• EXERCISE REQUIREMENTS
Take each line of the entries below that contains "RESET" and copy it.
(INFORMATION GIVEN begins)
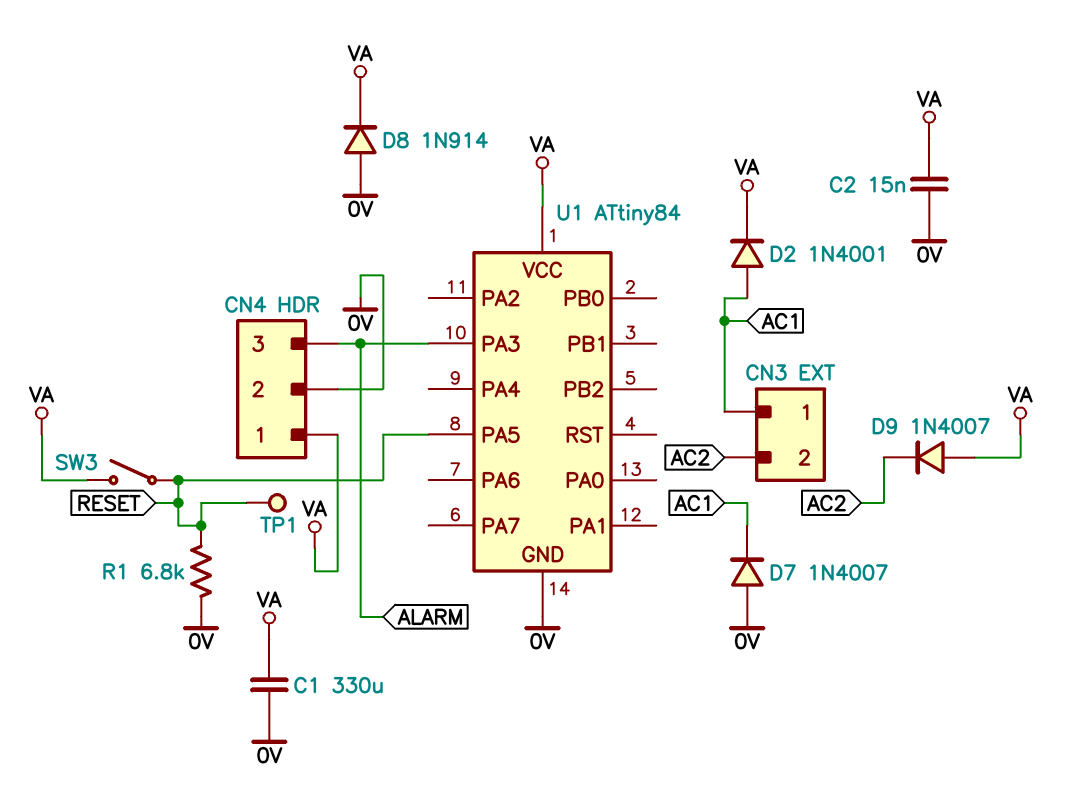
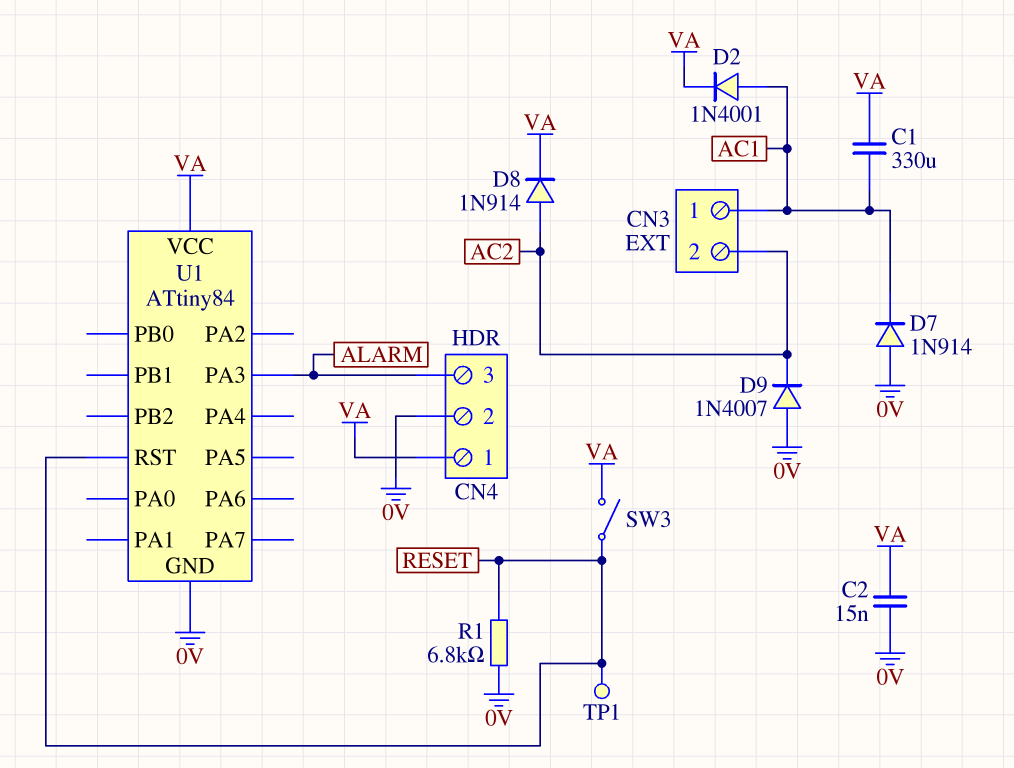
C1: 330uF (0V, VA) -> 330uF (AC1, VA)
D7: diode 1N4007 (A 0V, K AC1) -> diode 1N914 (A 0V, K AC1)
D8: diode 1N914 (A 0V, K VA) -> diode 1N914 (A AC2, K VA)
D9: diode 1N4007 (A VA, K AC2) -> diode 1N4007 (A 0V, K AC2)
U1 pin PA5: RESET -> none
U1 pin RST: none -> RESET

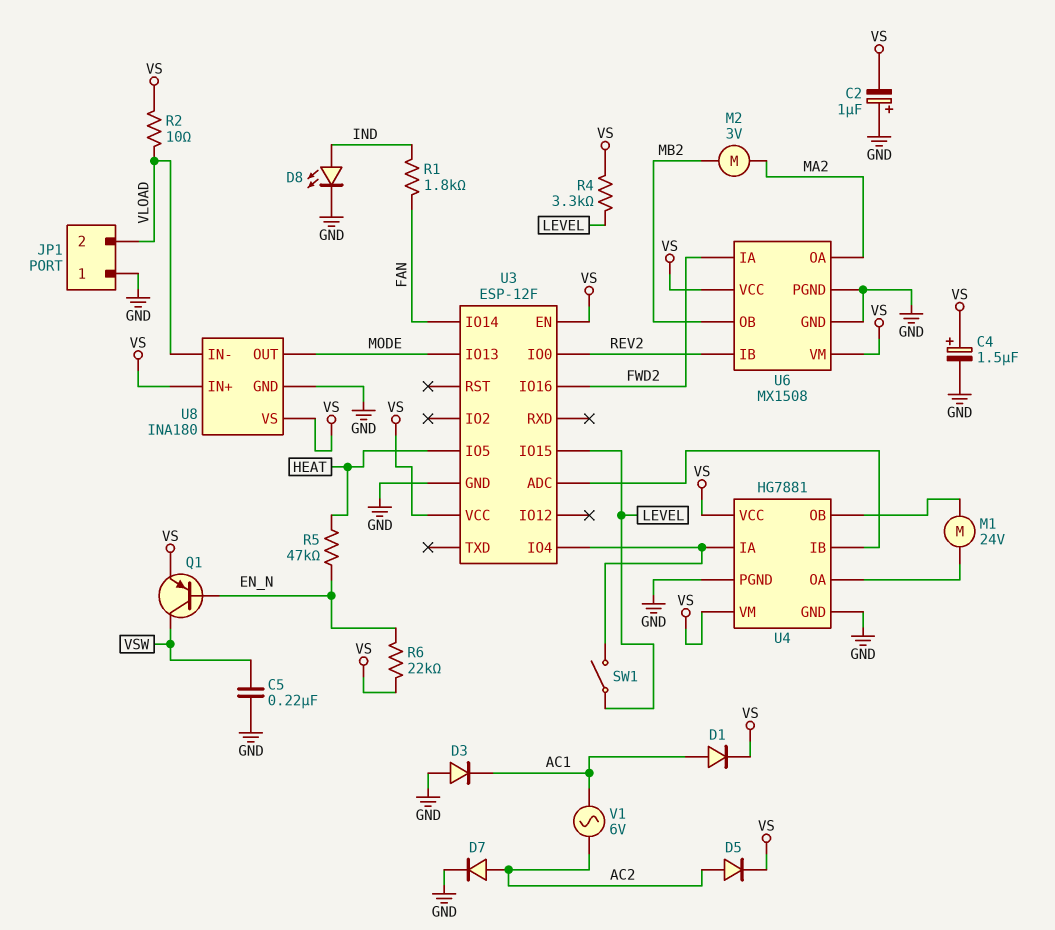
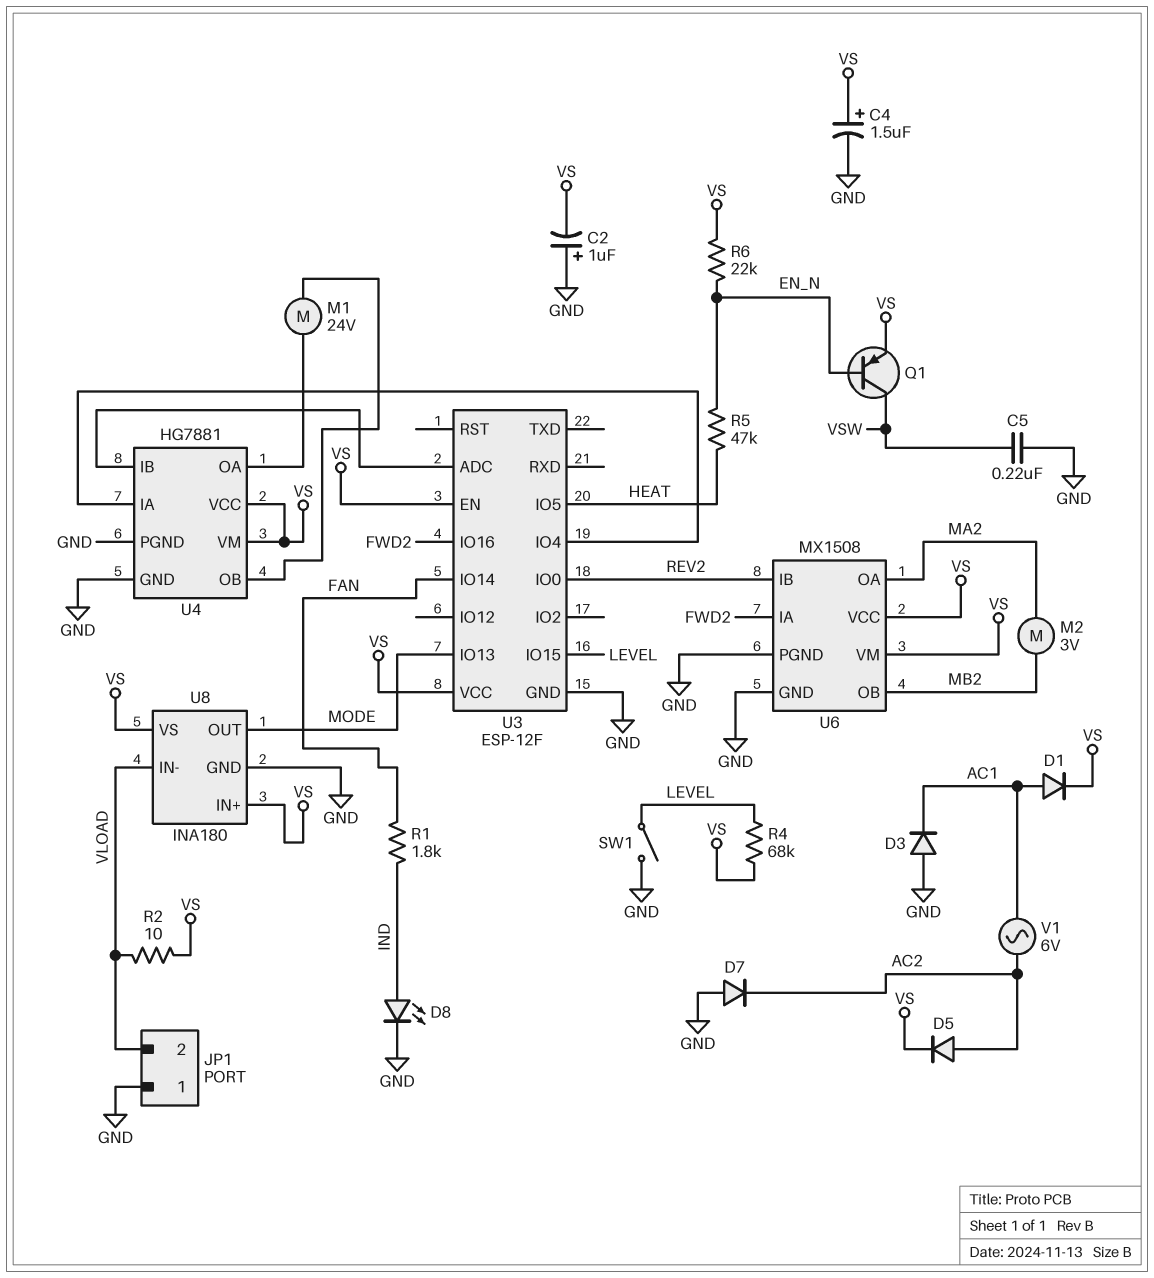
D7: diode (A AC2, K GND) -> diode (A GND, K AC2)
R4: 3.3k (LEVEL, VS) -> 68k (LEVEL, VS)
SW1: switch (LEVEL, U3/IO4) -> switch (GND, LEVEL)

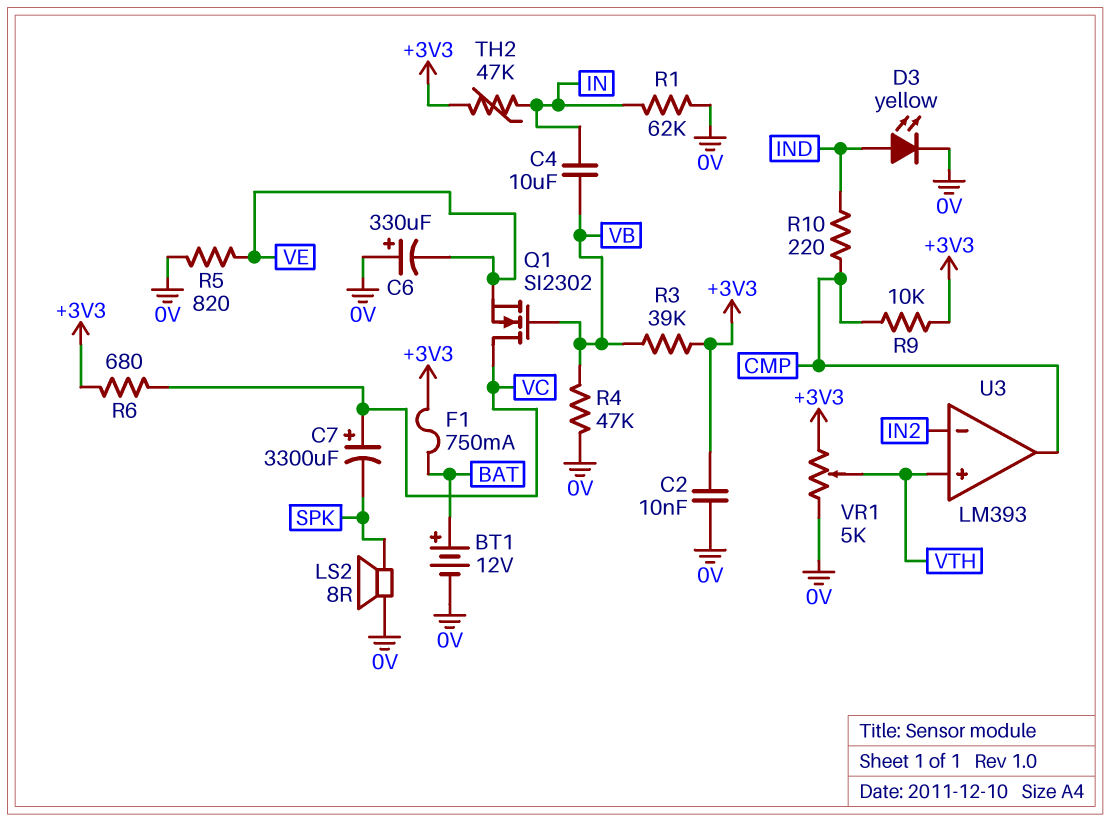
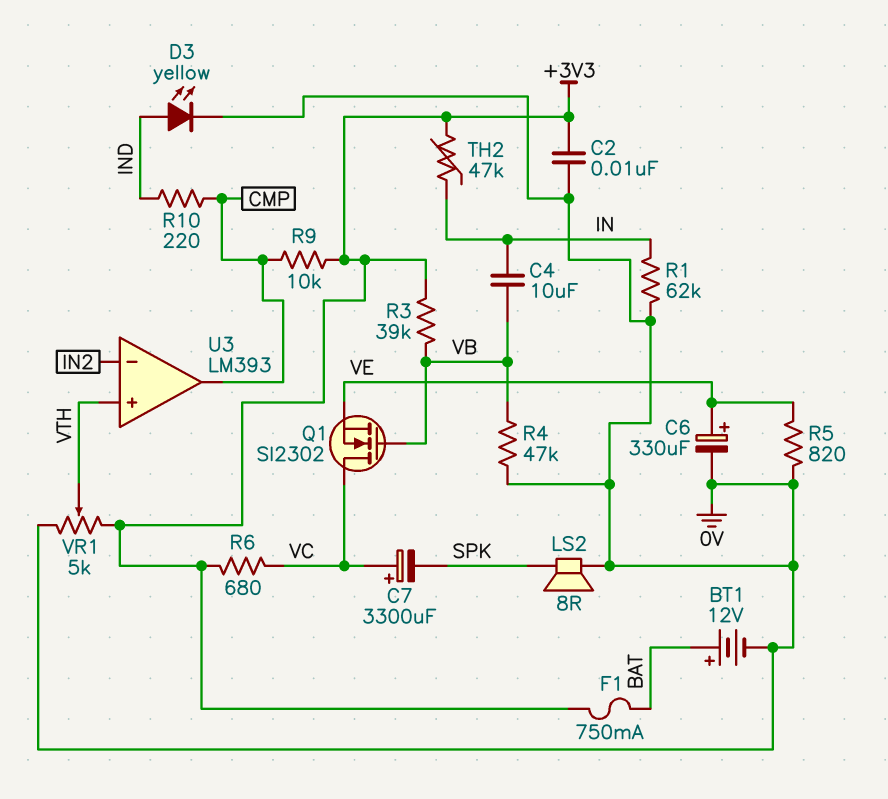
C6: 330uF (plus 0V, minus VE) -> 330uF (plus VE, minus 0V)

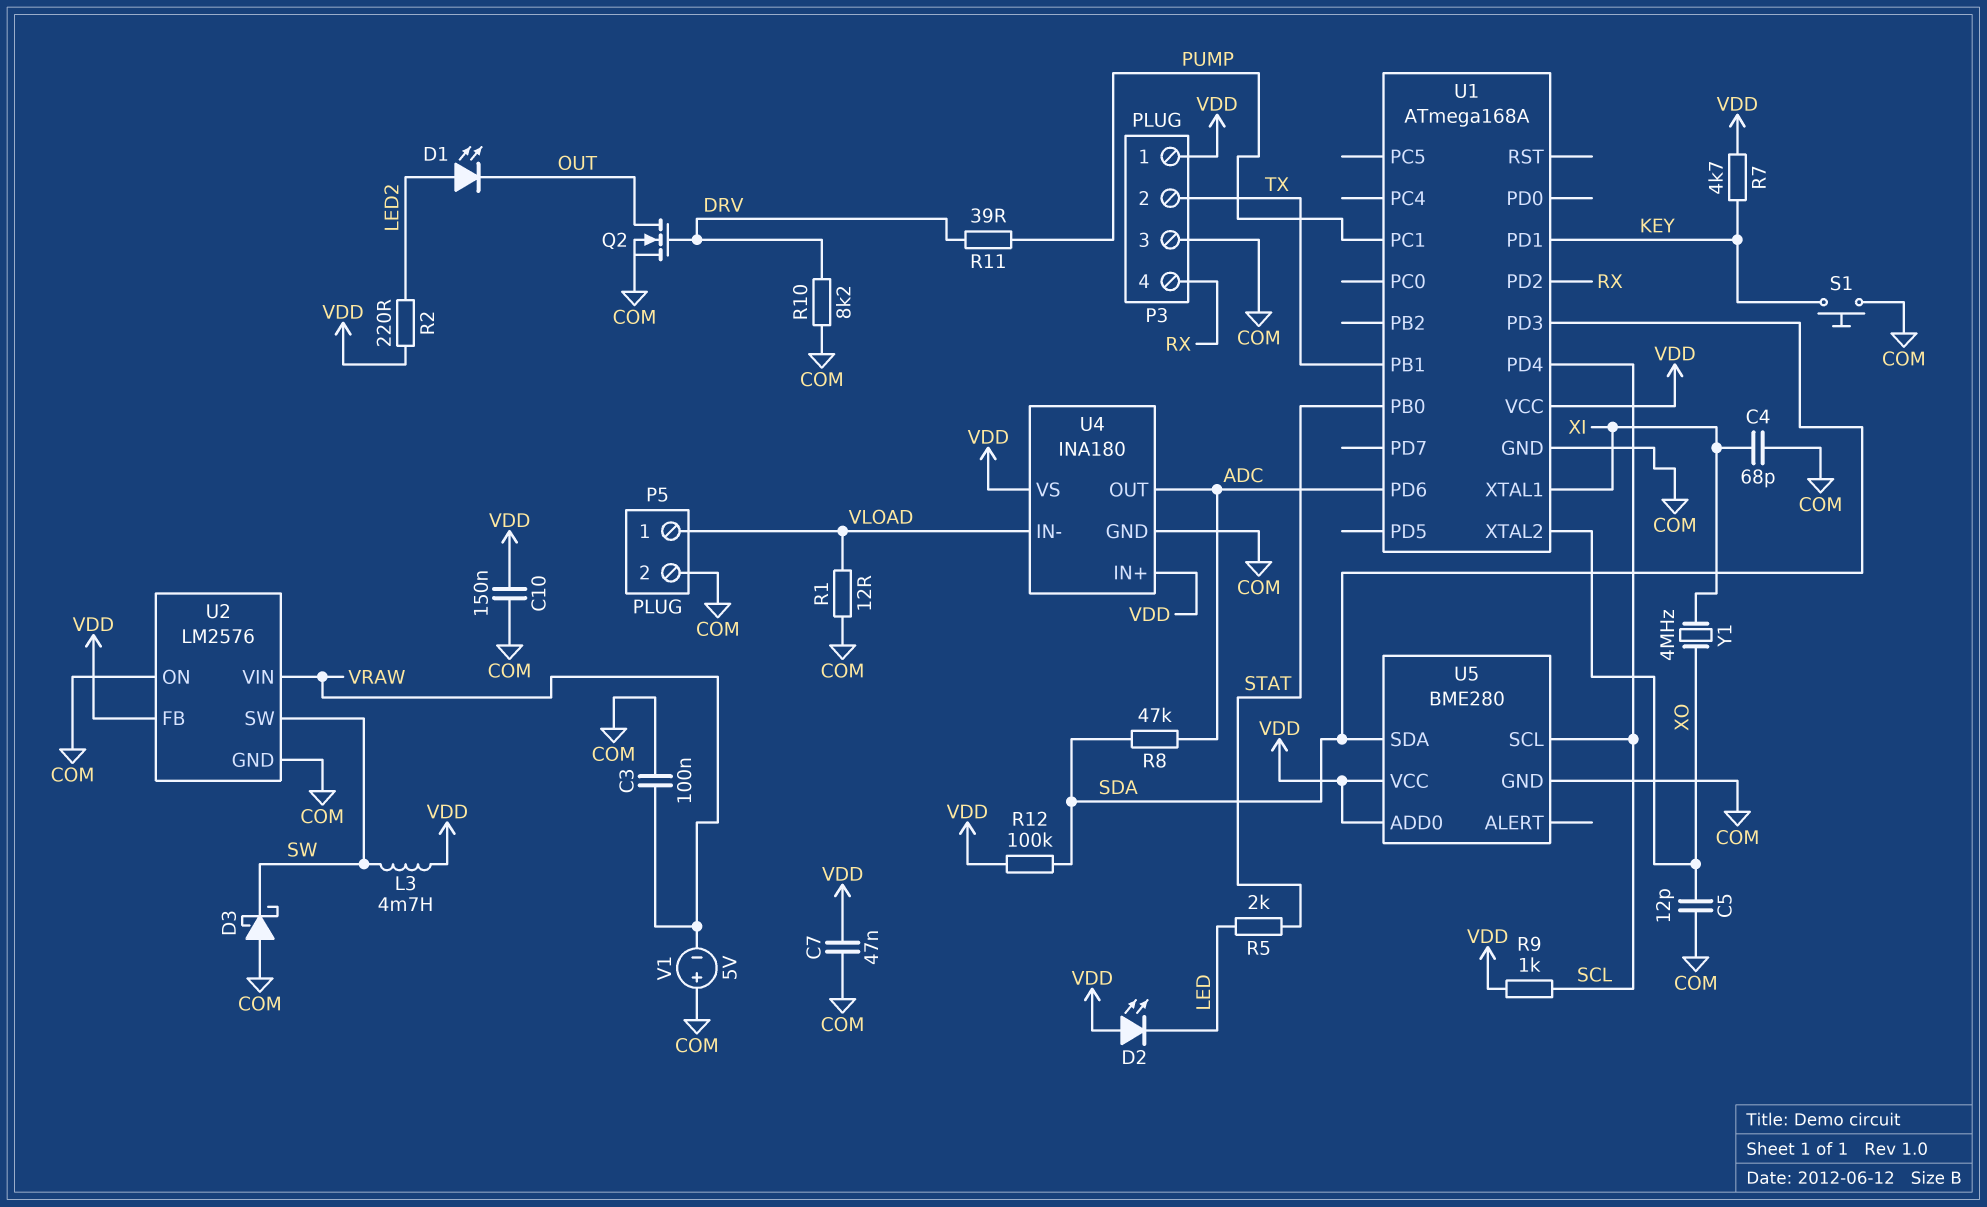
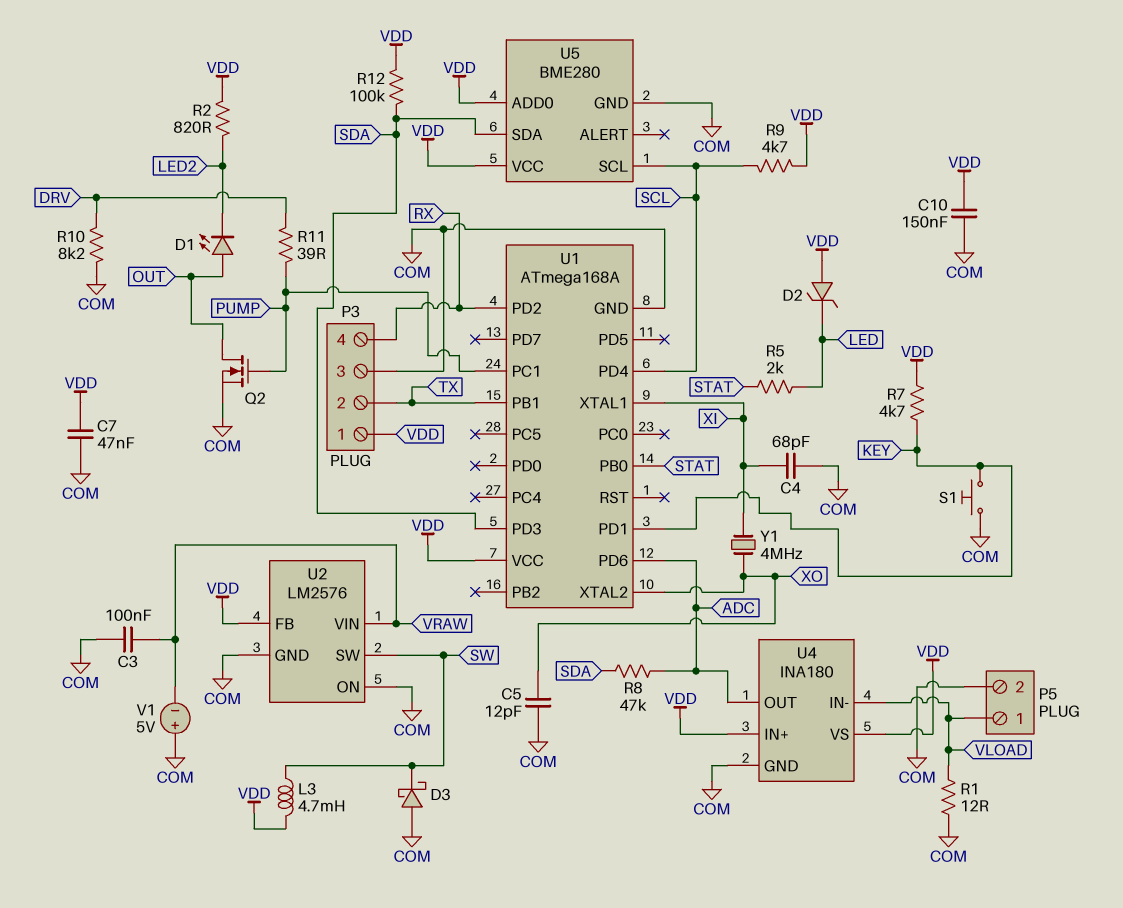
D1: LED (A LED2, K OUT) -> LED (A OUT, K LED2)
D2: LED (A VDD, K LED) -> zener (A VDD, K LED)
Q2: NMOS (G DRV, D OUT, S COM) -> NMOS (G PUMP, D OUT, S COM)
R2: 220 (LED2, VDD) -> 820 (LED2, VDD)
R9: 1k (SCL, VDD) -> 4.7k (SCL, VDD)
(INFORMATION GIVEN ends)
• PROBLEM SOLUTION
U1 pin PA5: RESET -> none
U1 pin RST: none -> RESET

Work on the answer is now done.